Exercise :: How many lines of the data hold the word "green"? State the number and nothing else.

Data segment ::
----

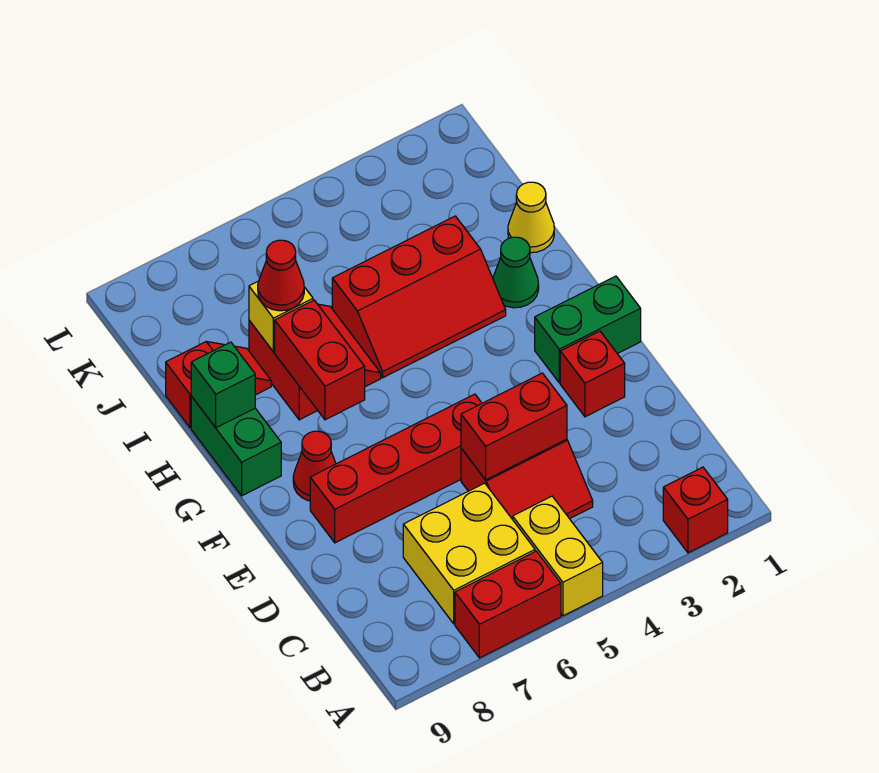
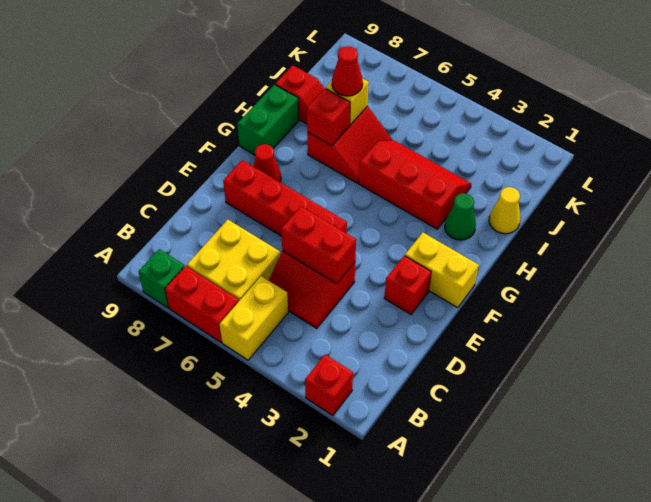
green brick F1:F2 level 1 -> yellow brick F1:F2 level 1
red brick G7:H7 level 2 -> red brick H7 level 2
red slope H3:I5 level 1 top I -> red slope H3:I5 level 1 top H
green brick H9 level 2 -> green brick A8 level 1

----

Answer section :: 2